Dataset entries
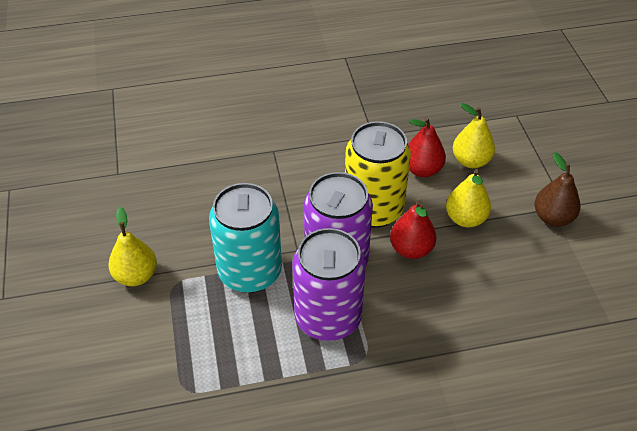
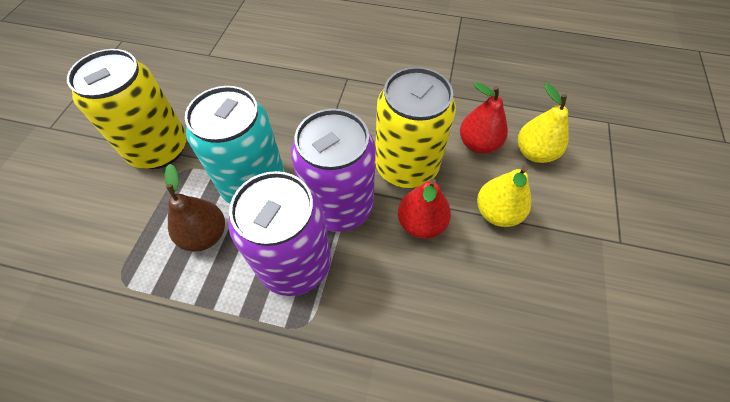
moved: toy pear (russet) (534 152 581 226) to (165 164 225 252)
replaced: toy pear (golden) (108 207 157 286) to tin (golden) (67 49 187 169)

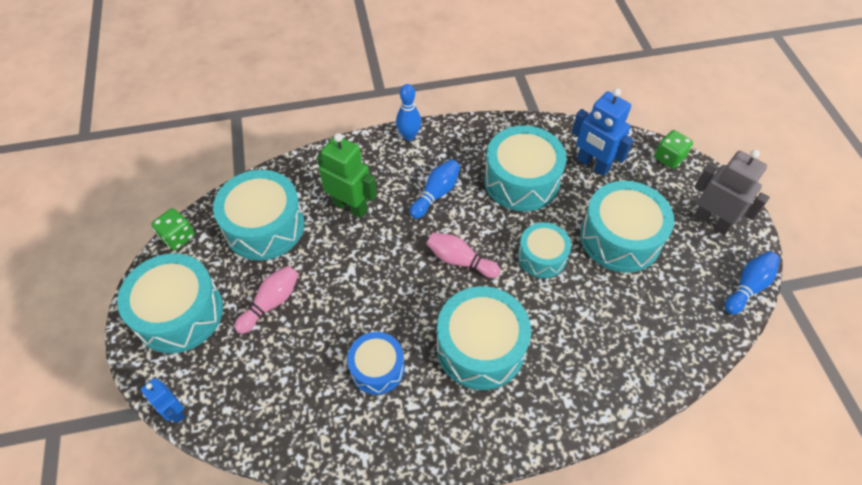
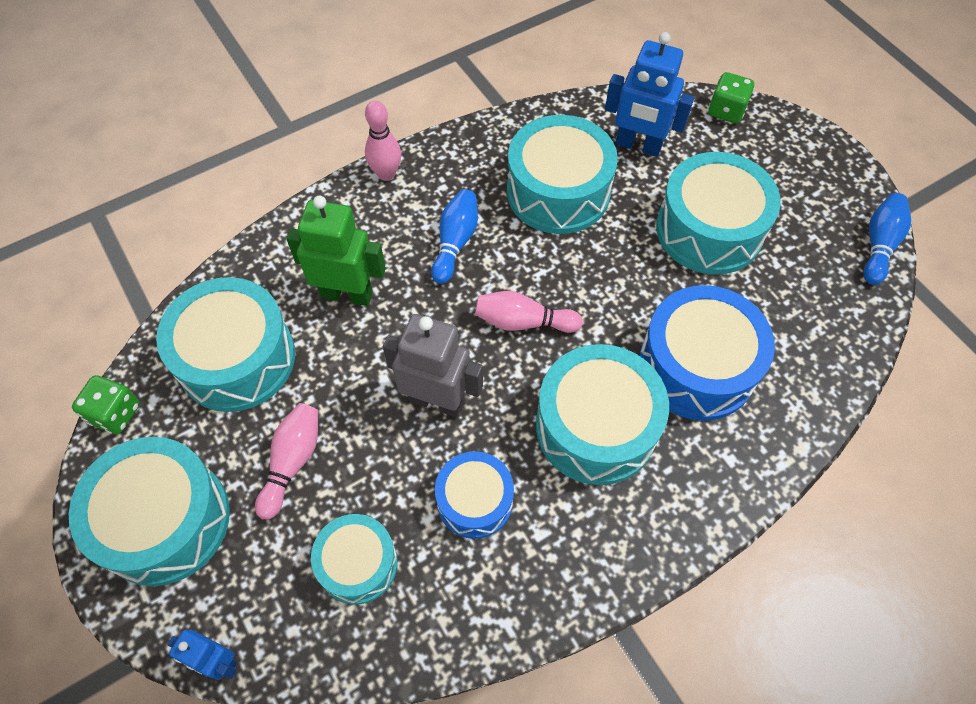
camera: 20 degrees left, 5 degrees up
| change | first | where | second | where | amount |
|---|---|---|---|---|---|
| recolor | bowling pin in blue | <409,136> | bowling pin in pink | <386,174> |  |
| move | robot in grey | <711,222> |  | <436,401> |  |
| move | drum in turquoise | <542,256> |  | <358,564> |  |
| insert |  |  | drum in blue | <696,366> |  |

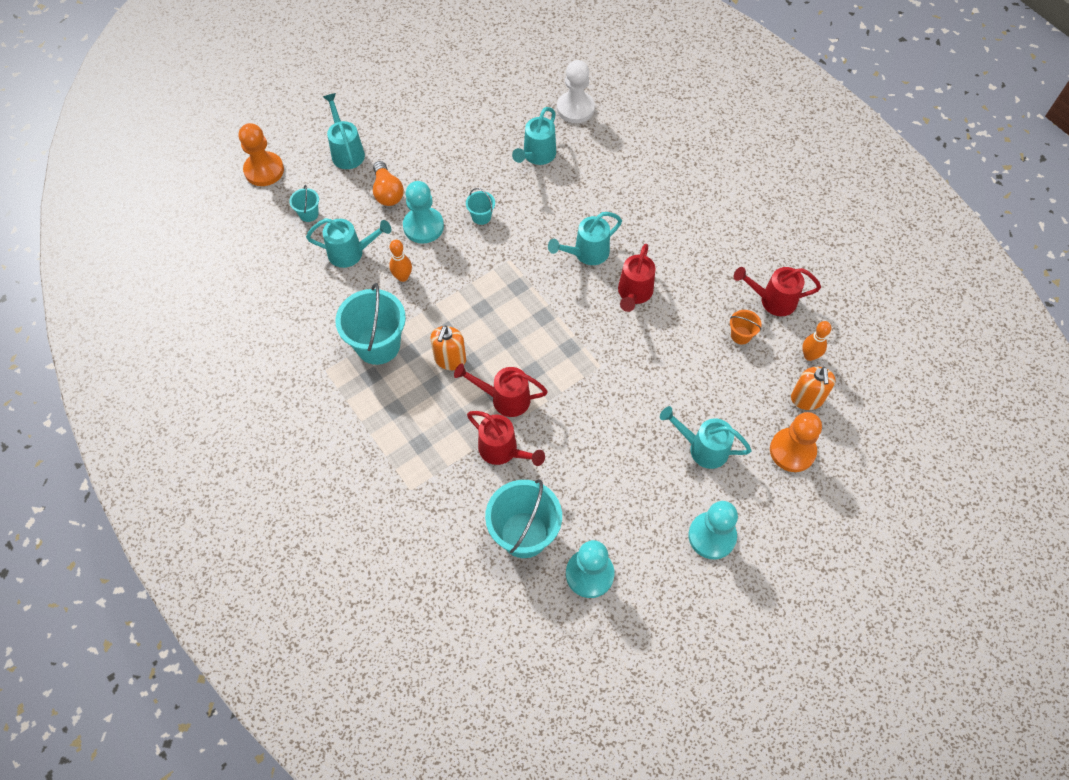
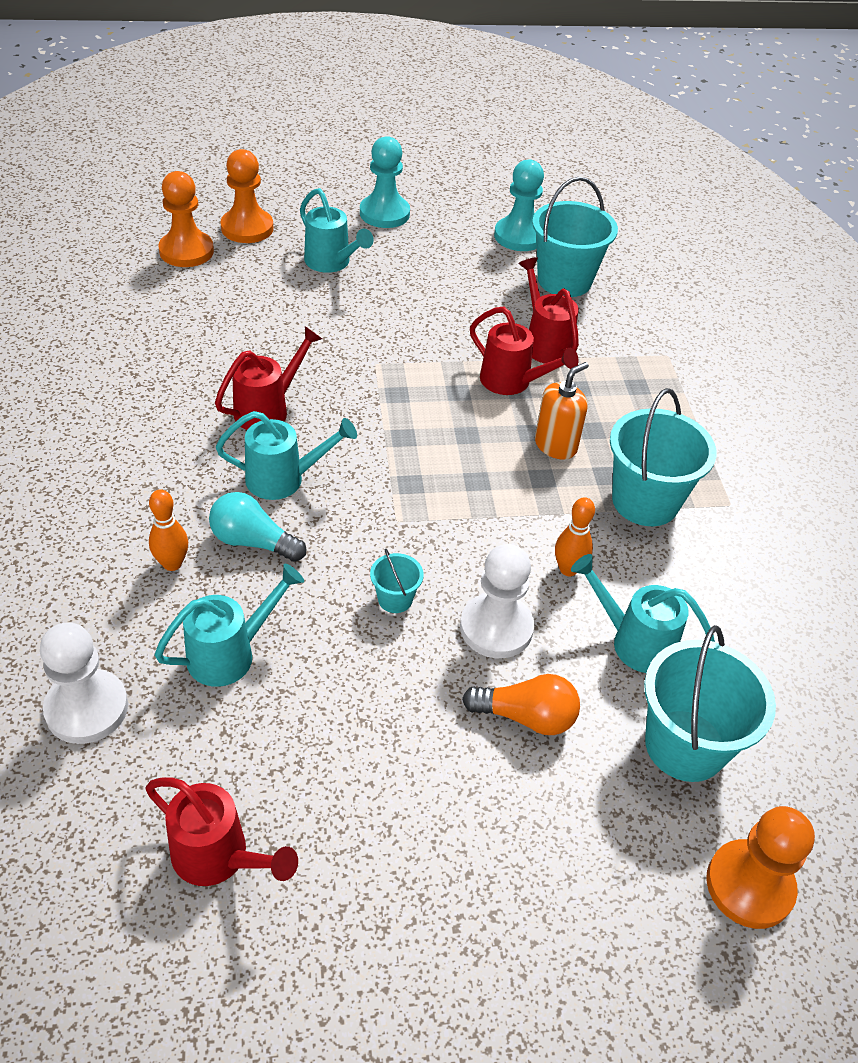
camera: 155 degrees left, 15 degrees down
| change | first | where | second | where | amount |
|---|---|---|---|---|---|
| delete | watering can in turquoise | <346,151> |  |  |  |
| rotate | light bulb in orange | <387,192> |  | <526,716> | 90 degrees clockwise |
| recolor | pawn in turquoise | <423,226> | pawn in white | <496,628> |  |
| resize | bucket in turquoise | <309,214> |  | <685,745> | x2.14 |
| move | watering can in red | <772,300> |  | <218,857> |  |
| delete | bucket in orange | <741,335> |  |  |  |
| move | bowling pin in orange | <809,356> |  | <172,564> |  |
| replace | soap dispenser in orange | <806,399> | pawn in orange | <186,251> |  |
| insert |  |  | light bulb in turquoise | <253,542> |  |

* * *

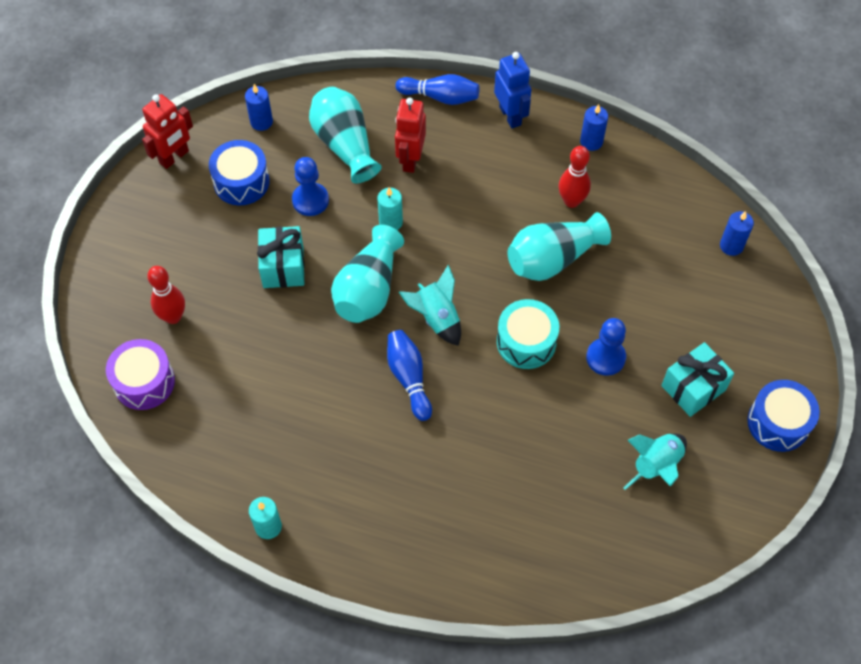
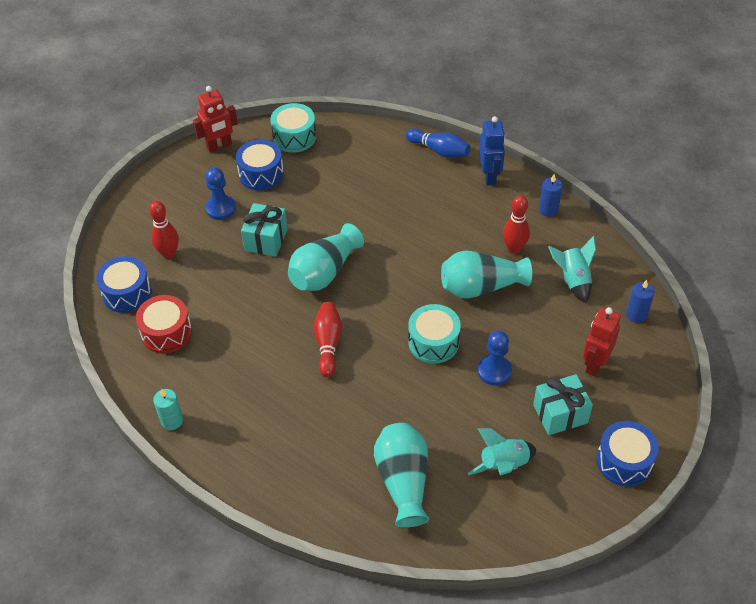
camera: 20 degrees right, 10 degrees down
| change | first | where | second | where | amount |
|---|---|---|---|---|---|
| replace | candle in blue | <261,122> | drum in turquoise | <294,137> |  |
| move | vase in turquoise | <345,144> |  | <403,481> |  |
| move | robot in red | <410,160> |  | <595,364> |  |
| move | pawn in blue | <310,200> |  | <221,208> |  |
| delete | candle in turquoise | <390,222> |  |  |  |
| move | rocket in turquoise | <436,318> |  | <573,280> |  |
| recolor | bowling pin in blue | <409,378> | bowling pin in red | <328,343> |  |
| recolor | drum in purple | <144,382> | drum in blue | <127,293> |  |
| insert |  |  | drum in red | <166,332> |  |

• DIRECTIONS FOR THIS TASK:
Please transcribe exactly the lines above from the line that has "camera: 20 degrees left, 5 degrees up" up to and including the line that has "move | drum"; no other line belongs in the answer.

• TASK OUTPUT:
camera: 20 degrees left, 5 degrees up
| change | first | where | second | where | amount |
|---|---|---|---|---|---|
| recolor | bowling pin in blue | <409,136> | bowling pin in pink | <386,174> |  |
| move | robot in grey | <711,222> |  | <436,401> |  |
| move | drum in turquoise | <542,256> |  | <358,564> |  |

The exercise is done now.